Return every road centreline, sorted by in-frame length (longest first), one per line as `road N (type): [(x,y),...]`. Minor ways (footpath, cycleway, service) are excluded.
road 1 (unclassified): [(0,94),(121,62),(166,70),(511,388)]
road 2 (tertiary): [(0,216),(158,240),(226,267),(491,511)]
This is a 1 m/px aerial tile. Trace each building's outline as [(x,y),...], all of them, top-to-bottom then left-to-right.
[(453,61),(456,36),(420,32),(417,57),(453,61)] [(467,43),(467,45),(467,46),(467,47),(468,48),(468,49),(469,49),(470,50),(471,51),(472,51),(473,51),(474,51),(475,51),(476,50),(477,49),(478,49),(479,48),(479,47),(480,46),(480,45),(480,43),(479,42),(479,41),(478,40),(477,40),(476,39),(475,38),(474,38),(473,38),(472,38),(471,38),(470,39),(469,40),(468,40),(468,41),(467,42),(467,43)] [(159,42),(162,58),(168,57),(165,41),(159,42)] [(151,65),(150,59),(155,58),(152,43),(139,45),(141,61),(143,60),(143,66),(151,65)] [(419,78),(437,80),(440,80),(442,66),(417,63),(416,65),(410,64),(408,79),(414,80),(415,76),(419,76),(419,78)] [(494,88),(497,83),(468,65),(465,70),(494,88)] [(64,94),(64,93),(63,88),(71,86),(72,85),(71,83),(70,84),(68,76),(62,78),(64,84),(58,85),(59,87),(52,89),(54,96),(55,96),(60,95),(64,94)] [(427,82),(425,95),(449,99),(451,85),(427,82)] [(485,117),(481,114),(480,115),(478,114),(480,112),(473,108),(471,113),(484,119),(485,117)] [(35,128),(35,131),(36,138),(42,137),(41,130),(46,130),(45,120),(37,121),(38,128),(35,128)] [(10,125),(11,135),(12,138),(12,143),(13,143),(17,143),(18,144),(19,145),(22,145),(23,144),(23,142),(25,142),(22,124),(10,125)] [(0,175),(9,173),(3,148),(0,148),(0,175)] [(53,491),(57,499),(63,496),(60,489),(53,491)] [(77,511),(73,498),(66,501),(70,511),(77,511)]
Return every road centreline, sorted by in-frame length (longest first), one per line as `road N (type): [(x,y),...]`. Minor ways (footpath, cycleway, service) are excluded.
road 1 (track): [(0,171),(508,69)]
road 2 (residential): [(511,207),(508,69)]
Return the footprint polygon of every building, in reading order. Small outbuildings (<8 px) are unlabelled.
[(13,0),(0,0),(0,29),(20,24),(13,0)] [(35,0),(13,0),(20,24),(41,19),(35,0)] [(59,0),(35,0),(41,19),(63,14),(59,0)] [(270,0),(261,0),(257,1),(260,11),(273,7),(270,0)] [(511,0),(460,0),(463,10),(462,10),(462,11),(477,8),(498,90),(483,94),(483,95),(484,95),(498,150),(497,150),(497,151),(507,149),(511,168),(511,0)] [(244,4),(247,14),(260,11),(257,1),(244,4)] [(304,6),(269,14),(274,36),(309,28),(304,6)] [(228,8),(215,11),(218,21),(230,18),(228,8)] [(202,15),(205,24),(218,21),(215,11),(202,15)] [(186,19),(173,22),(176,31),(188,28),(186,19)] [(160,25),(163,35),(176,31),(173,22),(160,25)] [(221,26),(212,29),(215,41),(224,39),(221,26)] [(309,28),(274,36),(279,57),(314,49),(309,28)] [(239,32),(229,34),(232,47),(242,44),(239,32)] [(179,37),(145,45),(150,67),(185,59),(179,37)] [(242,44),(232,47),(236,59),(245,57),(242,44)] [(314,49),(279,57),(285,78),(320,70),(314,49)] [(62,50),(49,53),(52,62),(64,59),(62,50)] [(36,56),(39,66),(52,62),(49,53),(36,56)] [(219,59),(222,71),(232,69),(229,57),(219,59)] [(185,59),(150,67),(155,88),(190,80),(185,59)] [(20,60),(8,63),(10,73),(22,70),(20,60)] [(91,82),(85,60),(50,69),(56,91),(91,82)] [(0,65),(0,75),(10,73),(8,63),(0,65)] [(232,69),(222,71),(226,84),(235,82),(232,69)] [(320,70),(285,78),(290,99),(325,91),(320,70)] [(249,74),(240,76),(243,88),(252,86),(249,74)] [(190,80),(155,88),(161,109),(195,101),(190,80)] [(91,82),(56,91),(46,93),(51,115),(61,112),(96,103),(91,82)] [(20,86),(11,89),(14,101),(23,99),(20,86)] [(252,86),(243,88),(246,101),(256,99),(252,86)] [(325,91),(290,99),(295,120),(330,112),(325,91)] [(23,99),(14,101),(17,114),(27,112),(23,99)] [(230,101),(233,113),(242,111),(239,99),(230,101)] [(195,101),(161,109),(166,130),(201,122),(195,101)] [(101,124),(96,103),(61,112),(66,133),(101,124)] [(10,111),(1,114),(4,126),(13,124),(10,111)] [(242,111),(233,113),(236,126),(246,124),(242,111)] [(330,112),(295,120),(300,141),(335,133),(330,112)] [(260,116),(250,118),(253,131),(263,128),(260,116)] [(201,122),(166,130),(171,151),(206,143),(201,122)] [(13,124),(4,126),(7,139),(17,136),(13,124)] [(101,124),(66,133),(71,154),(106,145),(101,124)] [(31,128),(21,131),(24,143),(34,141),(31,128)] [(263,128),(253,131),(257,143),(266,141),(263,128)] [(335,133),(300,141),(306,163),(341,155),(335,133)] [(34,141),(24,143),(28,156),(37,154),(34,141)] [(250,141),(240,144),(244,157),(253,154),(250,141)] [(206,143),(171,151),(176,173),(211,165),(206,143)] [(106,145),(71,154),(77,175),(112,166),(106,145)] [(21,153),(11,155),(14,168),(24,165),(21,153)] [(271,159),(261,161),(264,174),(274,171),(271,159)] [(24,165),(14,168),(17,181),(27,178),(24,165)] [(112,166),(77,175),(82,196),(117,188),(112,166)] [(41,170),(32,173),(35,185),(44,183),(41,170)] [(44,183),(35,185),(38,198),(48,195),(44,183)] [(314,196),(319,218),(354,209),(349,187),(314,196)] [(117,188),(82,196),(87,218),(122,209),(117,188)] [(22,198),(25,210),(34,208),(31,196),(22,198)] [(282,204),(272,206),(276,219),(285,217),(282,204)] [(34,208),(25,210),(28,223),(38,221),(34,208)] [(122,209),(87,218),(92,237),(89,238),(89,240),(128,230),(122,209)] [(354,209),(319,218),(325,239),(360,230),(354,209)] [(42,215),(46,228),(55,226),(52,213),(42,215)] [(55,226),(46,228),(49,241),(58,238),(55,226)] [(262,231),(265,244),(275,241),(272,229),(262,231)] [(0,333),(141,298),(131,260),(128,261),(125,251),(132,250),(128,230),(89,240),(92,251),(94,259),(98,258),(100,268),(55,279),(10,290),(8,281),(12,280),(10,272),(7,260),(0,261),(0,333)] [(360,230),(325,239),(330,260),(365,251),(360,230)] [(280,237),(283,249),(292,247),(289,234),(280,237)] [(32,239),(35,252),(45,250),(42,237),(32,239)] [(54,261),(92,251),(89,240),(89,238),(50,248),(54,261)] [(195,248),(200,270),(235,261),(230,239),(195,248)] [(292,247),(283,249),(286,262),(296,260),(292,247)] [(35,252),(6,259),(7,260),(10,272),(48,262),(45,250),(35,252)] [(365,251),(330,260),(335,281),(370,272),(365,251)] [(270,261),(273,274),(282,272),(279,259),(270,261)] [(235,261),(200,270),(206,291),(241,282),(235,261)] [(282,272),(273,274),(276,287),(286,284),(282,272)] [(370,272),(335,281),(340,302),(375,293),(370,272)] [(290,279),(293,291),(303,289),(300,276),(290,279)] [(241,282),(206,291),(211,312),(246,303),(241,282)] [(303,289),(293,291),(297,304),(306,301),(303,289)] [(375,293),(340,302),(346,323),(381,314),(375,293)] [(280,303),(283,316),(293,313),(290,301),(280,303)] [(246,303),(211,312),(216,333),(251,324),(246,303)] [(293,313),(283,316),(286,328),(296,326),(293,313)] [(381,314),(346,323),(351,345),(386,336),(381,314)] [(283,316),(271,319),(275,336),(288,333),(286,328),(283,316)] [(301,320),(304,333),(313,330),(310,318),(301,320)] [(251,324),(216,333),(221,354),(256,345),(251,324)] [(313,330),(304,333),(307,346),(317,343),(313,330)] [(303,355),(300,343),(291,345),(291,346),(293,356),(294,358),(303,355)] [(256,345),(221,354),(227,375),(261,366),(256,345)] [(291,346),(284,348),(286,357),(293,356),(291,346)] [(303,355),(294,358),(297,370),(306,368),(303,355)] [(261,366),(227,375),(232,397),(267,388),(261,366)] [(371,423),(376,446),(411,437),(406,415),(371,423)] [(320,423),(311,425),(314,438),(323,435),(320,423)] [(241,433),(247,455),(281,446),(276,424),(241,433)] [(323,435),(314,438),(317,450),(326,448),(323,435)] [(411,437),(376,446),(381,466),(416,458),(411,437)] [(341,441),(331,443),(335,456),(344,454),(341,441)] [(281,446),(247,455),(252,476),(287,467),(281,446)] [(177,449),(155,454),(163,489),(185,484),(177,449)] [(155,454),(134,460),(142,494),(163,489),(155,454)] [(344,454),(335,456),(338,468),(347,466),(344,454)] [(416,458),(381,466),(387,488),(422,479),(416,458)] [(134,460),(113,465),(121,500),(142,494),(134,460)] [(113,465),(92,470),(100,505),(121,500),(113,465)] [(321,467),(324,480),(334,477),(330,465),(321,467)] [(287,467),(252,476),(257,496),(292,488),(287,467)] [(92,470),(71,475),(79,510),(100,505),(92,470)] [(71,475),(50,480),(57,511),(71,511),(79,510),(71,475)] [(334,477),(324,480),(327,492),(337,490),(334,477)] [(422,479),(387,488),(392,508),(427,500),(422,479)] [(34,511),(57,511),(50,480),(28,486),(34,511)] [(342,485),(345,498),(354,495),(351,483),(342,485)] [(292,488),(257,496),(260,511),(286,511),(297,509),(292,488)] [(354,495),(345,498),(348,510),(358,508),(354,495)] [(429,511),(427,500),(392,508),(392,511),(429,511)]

◇ ◇ ◇ ◇ ◇ ◇ ◇

* _Exercise prompt_
Copy the records from the start through the line containing "This is a 1", swapping "centreline" for "centerline" and leaving everything else unchanged.

* _Written response_
Return every road centerline, sorted by in-frame length (longest first), one per line as `road N (type): [(x,y),...]`. Minor ways (footpath, cycleway, service) are excluded.
road 1 (unclassified): [(0,94),(121,62),(166,70),(511,388)]
road 2 (tertiary): [(0,216),(158,240),(226,267),(491,511)]
This is a 1 m/px aerial tile. Trace each building's outline as [(x,y),...], all of them, top-to-bottom then left-to-right.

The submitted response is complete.